What to produce:
Without the images, write out the entries word for word.

Input records:
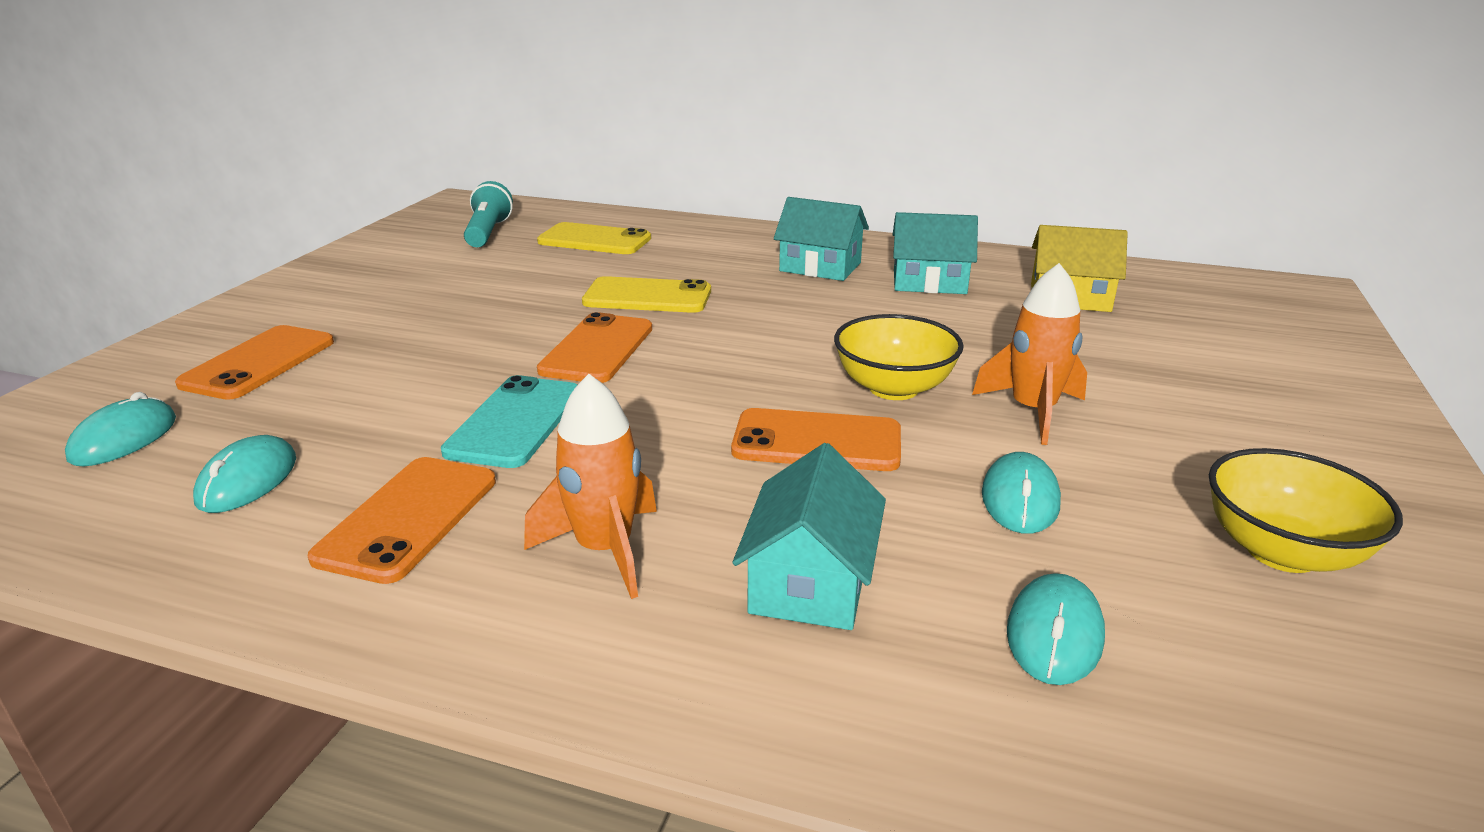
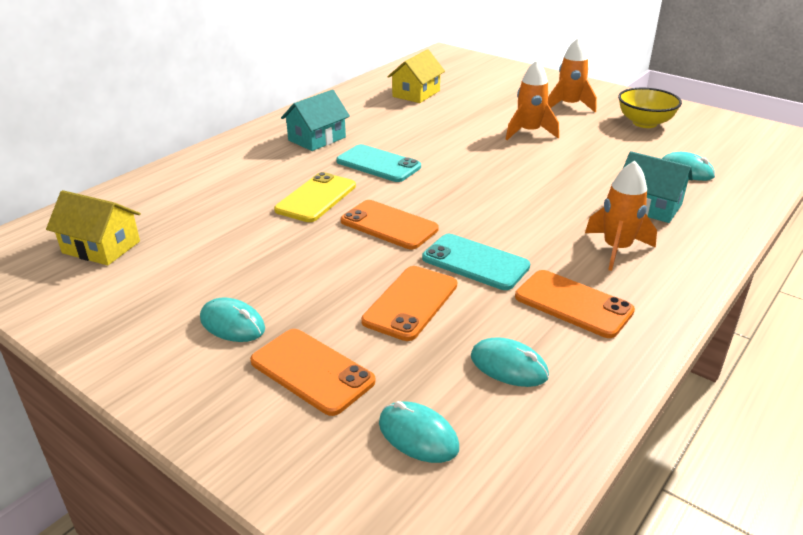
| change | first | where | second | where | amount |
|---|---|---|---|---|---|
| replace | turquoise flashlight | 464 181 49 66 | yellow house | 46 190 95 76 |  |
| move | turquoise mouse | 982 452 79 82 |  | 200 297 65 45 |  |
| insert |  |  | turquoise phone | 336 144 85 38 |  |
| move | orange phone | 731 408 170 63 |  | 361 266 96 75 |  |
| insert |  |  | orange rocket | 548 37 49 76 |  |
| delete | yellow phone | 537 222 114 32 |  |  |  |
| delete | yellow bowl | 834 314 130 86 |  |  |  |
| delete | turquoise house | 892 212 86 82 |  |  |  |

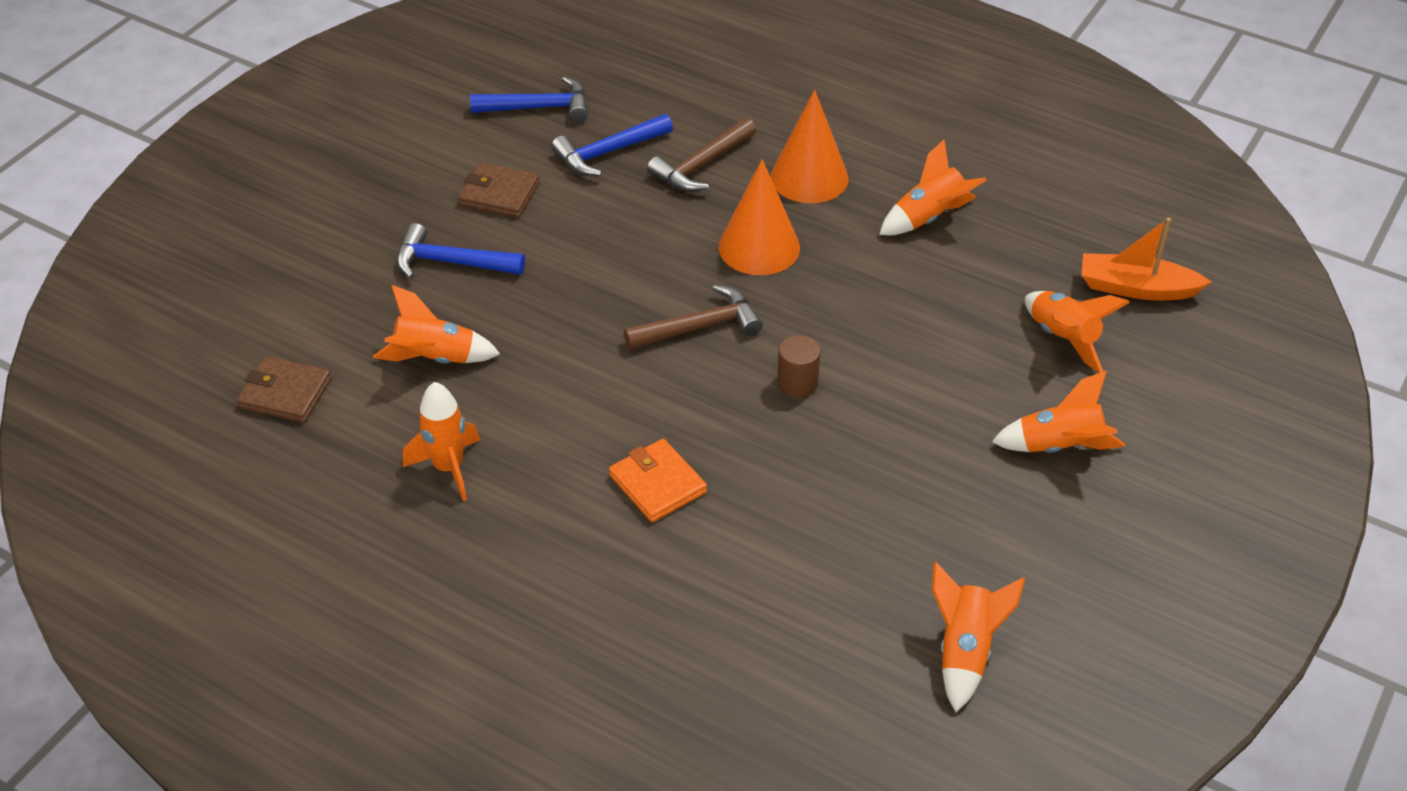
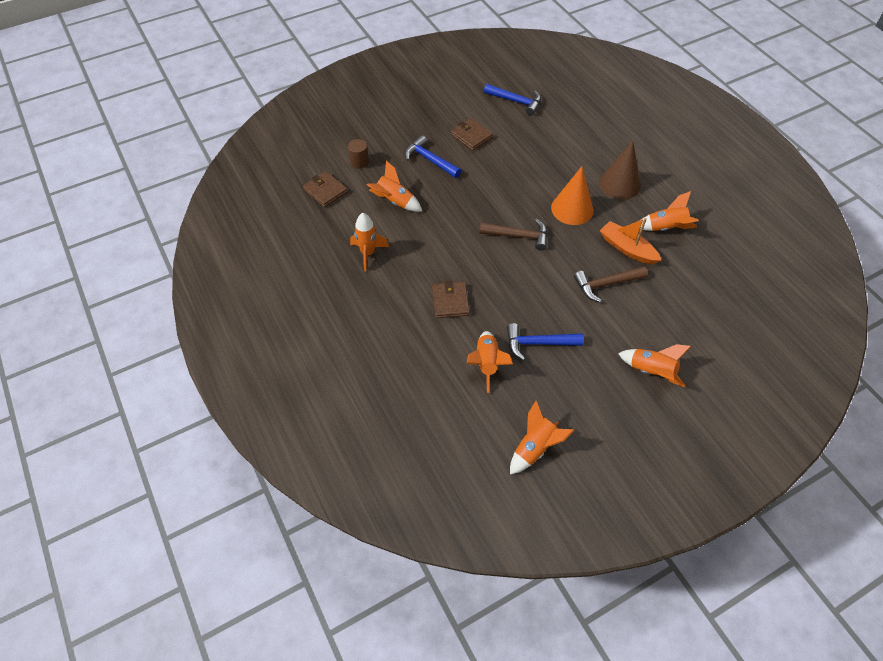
| change | first | where | second | where | amount |
|---|---|---|---|---|---|
| move | brown cylinder | 777 335 43 62 |  | 348 139 21 30 |  |
| recolor | orange wallet | 609 439 98 83 | brown wallet | 432 281 38 37 |  |
| move | orange rocket | 1025 291 105 82 |  | 467 331 46 62 |  |
| move | blue hammer | 551 114 122 62 |  | 507 323 77 37 |  |
| move | brown hammer | 647 118 109 74 |  | 574 266 74 36 |  |
| recolor | orange cone | 770 90 79 113 | brown cone | 599 141 42 58 |  |
| move | orange boat | 1081 217 130 83 |  | 600 218 62 46 |  |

Answer box:
| change | first | where | second | where | amount |
|---|---|---|---|---|---|
| replace | turquoise flashlight | 464 181 49 66 | yellow house | 46 190 95 76 |  |
| move | turquoise mouse | 982 452 79 82 |  | 200 297 65 45 |  |
| insert |  |  | turquoise phone | 336 144 85 38 |  |
| move | orange phone | 731 408 170 63 |  | 361 266 96 75 |  |
| insert |  |  | orange rocket | 548 37 49 76 |  |
| delete | yellow phone | 537 222 114 32 |  |  |  |
| delete | yellow bowl | 834 314 130 86 |  |  |  |
| delete | turquoise house | 892 212 86 82 |  |  |  |

| change | first | where | second | where | amount |
|---|---|---|---|---|---|
| move | brown cylinder | 777 335 43 62 |  | 348 139 21 30 |  |
| recolor | orange wallet | 609 439 98 83 | brown wallet | 432 281 38 37 |  |
| move | orange rocket | 1025 291 105 82 |  | 467 331 46 62 |  |
| move | blue hammer | 551 114 122 62 |  | 507 323 77 37 |  |
| move | brown hammer | 647 118 109 74 |  | 574 266 74 36 |  |
| recolor | orange cone | 770 90 79 113 | brown cone | 599 141 42 58 |  |
| move | orange boat | 1081 217 130 83 |  | 600 218 62 46 |  |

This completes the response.